**WORK TO COMPLETE**
Locate the line that contains "Someone repainted the miska" in the entries below, then repeat it and every following line through the line that contains "Someone took away the słoik (pomarańczowy)", exactly, and no others.

**EXTRACTED RECORDS**
════
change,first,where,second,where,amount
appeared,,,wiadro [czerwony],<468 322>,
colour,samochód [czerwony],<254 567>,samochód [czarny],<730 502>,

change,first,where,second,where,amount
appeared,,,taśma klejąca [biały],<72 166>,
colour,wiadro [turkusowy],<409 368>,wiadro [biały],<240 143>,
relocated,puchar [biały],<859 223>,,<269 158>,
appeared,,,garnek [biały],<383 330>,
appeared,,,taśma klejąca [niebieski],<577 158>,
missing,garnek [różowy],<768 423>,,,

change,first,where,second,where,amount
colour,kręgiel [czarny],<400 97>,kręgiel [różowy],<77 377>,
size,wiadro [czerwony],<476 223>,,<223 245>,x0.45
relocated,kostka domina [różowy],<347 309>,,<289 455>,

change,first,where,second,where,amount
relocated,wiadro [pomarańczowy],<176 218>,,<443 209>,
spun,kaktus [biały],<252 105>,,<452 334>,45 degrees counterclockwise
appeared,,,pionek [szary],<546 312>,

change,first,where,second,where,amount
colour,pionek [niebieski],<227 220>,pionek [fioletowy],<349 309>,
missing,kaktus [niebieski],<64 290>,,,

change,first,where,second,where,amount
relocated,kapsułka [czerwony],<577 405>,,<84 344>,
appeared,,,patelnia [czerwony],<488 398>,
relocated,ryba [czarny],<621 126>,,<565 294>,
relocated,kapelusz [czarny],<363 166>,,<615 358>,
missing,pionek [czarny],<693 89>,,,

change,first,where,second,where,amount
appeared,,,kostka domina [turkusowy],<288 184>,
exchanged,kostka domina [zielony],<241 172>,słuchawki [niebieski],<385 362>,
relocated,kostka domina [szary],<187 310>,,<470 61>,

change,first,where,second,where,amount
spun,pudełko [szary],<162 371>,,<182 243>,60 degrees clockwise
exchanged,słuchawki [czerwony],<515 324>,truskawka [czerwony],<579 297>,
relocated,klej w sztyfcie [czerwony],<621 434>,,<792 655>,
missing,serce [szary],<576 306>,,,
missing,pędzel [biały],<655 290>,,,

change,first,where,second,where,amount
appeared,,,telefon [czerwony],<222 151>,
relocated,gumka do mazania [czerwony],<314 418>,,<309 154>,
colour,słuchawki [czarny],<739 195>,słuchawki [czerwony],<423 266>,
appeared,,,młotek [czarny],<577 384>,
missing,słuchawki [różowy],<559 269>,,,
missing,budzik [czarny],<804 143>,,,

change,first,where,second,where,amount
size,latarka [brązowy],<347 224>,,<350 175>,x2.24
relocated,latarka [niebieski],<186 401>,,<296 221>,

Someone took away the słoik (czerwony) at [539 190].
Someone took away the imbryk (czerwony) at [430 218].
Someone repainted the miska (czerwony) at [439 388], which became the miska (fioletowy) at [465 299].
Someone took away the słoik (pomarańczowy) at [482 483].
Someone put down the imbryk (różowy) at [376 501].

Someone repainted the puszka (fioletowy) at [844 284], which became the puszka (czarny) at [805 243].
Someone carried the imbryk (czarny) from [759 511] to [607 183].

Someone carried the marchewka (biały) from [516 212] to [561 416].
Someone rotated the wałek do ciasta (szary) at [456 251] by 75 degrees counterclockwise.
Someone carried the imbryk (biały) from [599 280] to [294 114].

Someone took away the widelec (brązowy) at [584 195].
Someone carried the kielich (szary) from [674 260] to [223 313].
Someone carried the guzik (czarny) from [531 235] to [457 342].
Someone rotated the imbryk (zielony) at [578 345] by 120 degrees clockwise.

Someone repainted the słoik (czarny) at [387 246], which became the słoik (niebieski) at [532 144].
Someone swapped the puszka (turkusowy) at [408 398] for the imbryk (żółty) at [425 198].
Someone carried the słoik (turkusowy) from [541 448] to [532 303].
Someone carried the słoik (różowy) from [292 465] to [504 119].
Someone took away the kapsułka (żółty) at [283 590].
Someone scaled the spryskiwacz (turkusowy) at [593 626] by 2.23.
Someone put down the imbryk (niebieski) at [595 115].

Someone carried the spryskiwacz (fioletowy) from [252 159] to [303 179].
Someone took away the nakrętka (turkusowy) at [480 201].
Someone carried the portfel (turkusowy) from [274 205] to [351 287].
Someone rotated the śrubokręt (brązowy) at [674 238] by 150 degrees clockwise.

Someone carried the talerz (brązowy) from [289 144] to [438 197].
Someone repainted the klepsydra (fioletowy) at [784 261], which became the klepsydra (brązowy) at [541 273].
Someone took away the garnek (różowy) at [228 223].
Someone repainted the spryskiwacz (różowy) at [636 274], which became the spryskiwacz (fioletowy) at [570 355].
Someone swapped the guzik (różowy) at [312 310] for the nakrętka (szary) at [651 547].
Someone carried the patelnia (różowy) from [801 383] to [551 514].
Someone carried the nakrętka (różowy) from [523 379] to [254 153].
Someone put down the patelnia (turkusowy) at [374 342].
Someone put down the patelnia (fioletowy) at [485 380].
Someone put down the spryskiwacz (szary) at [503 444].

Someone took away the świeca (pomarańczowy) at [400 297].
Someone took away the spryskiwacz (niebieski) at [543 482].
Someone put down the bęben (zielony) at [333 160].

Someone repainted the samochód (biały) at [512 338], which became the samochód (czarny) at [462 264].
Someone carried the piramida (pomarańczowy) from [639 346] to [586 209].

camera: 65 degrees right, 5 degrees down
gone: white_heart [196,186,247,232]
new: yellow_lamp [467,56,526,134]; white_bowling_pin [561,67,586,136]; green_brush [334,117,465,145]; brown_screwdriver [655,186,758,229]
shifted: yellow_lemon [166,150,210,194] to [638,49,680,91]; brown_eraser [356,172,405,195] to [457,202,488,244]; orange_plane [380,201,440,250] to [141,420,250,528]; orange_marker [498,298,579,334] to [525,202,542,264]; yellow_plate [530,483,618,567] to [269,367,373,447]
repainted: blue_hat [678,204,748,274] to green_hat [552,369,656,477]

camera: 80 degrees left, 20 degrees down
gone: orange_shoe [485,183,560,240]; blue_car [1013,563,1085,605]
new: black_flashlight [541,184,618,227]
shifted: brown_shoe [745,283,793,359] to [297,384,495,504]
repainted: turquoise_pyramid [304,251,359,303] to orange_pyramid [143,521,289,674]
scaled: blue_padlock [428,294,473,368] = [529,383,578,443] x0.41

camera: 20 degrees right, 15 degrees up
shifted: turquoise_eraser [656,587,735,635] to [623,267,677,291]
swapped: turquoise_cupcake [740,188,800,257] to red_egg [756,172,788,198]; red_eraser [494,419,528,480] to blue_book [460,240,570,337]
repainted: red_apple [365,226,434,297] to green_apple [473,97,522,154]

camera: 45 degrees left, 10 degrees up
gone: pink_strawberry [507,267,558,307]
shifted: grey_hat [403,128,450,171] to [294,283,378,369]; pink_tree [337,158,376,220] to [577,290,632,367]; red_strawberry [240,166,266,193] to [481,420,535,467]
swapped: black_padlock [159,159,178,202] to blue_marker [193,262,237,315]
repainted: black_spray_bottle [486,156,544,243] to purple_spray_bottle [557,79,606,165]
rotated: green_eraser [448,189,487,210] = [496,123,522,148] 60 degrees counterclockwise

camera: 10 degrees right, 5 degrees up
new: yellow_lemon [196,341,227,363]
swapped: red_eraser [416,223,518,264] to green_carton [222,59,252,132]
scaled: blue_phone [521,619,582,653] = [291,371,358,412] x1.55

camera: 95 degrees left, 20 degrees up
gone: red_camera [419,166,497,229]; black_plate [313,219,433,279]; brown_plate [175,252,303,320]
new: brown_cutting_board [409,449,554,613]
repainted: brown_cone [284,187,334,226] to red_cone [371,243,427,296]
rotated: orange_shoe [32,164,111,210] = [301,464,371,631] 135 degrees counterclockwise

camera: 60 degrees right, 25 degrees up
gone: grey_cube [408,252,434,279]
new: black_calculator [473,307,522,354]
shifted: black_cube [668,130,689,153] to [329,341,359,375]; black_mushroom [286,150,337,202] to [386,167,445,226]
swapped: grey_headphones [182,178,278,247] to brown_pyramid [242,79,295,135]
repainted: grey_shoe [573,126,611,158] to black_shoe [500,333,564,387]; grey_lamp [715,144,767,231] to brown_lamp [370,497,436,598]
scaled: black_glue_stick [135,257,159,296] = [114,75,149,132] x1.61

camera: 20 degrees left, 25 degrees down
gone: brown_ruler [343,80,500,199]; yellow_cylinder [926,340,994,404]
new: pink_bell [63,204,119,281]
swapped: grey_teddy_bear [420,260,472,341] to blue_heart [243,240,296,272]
════
**ANSWER TO THIS EXERCISE**
Someone repainted the miska (czerwony) at [439 388], which became the miska (fioletowy) at [465 299].
Someone took away the słoik (pomarańczowy) at [482 483].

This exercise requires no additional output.